ACTION ITEM: In your output, repeat each entry exactly and include no pictures.

(Collected data entries)
★ ★ ★ ★

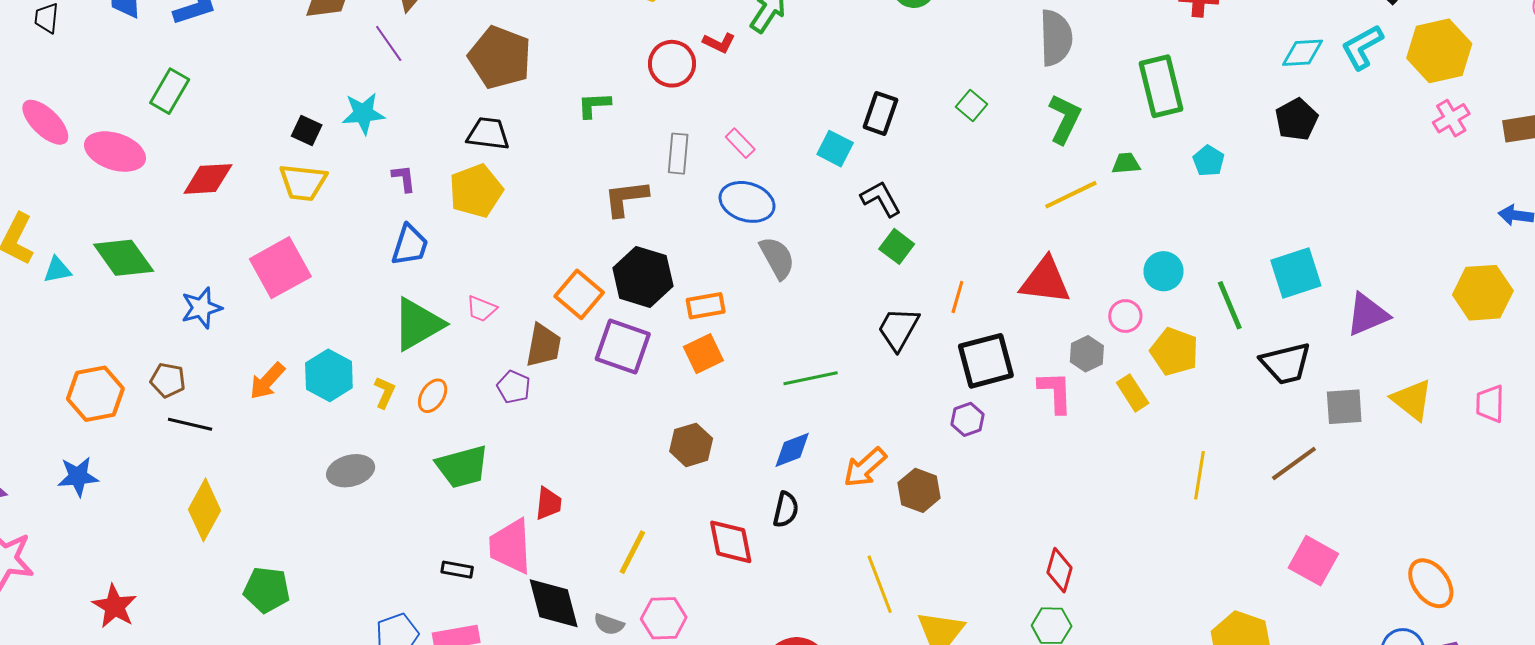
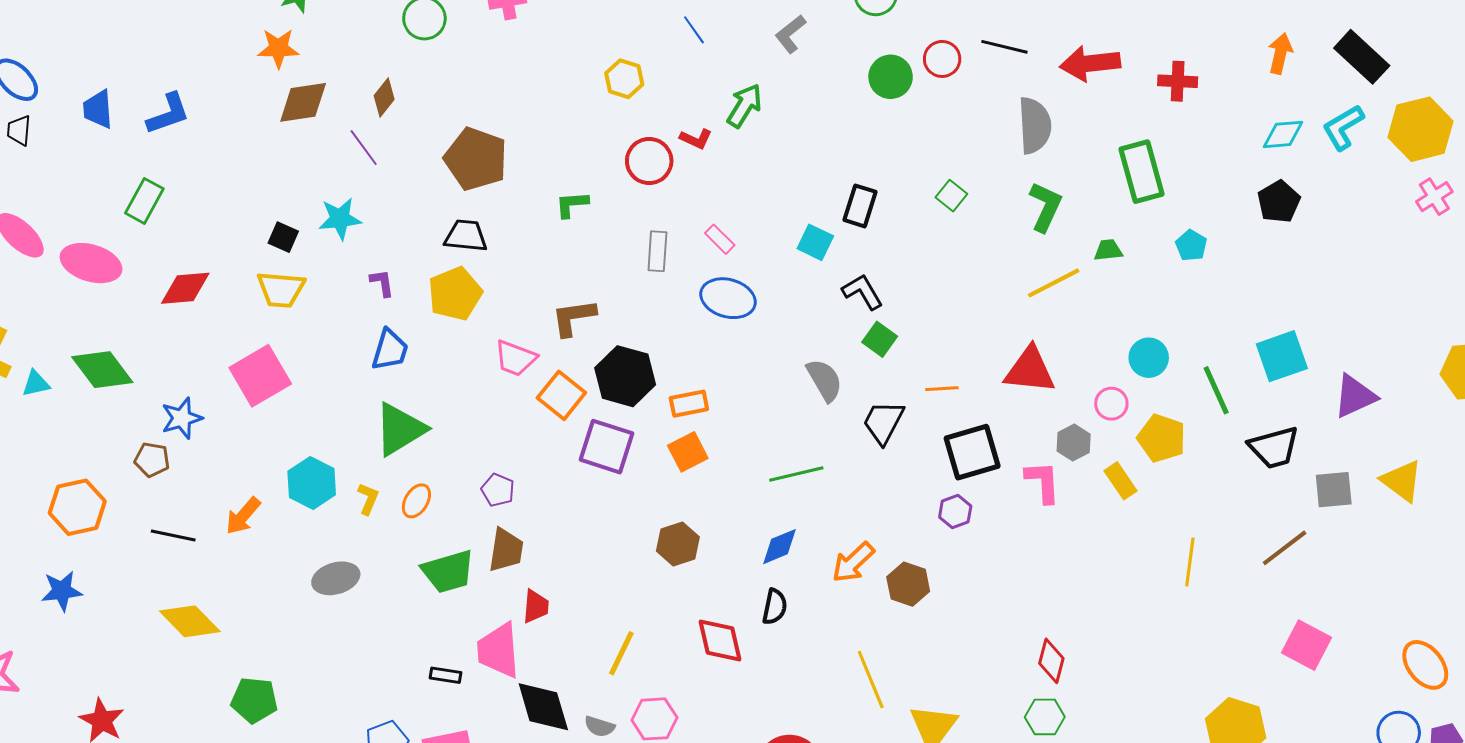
brown L-shape: (626, 198) -> (573, 317), moved
gray semicircle: (777, 258) -> (825, 380), moved
orange line: (957, 297) -> (942, 389), turned 72
pink trapezoid: (481, 309) -> (515, 358), moved, size x1.4
brown trapezoid: (543, 345) -> (506, 550), moved
brown pentagon: (168, 380) -> (152, 460), moved
orange arrow: (267, 381) -> (243, 516), moved
yellow diamond: (204, 510) -> (190, 621), turned -72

★ ★ ★ ★

EXPECTED OUTPUT:
brown L-shape: (626, 198) -> (573, 317), moved
gray semicircle: (777, 258) -> (825, 380), moved
orange line: (957, 297) -> (942, 389), turned 72
pink trapezoid: (481, 309) -> (515, 358), moved, size x1.4
brown trapezoid: (543, 345) -> (506, 550), moved
brown pentagon: (168, 380) -> (152, 460), moved
orange arrow: (267, 381) -> (243, 516), moved
yellow diamond: (204, 510) -> (190, 621), turned -72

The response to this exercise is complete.